Work to be completed: Copy out exactly the lines from the line containing "C12: 18pF (N17, N21) -> 18pF (GND, N21)" to the end of the listing.
== Segment start ==
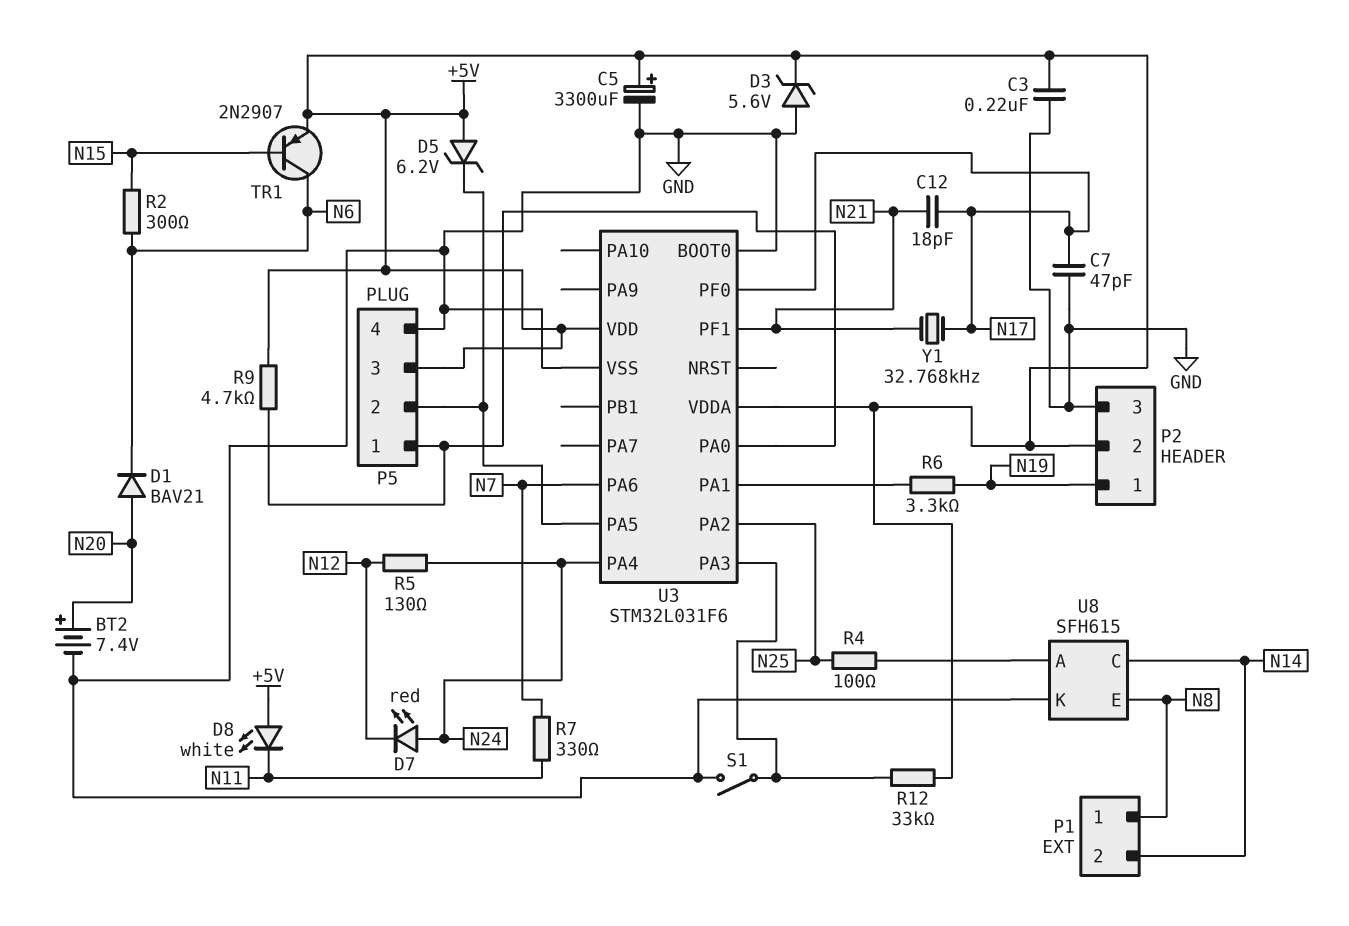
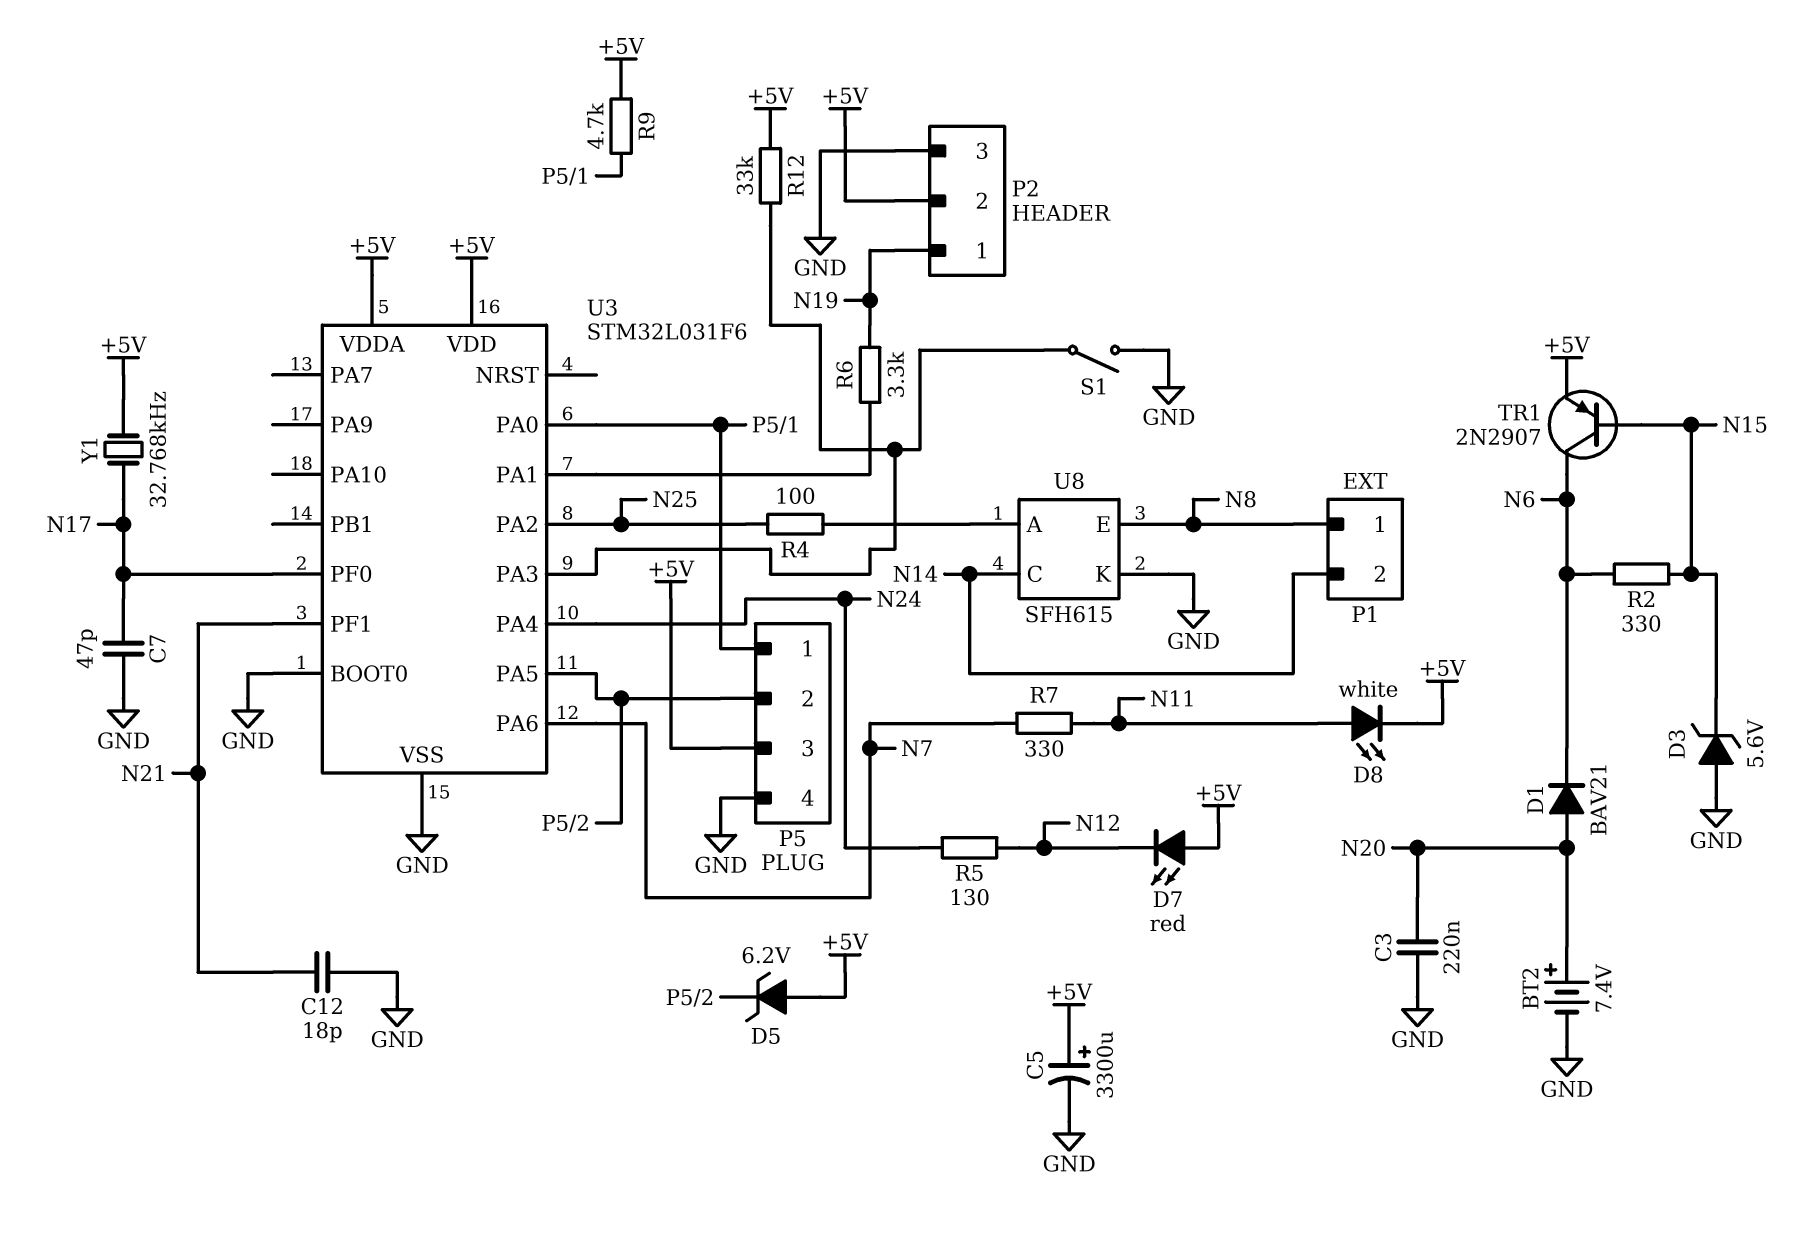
C3: 220nF (+5V, GND) -> 220nF (GND, N20)
C12: 18pF (N17, N21) -> 18pF (GND, N21)
D3: zener 5.6V (A GND, K +5V) -> zener 5.6V (A GND, K N15)
D7: LED red (A N24, K N12) -> LED red (A +5V, K N12)
D8: LED white (A +5V, K N11) -> LED white (A N11, K +5V)
R2: 300 (N6, N15) -> 330 (N6, N15)
Y1: 32.768kHz (N17, N21) -> 32.768kHz (+5V, N17)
== Segment end ==
Output for this task:
C12: 18pF (N17, N21) -> 18pF (GND, N21)
D3: zener 5.6V (A GND, K +5V) -> zener 5.6V (A GND, K N15)
D7: LED red (A N24, K N12) -> LED red (A +5V, K N12)
D8: LED white (A +5V, K N11) -> LED white (A N11, K +5V)
R2: 300 (N6, N15) -> 330 (N6, N15)
Y1: 32.768kHz (N17, N21) -> 32.768kHz (+5V, N17)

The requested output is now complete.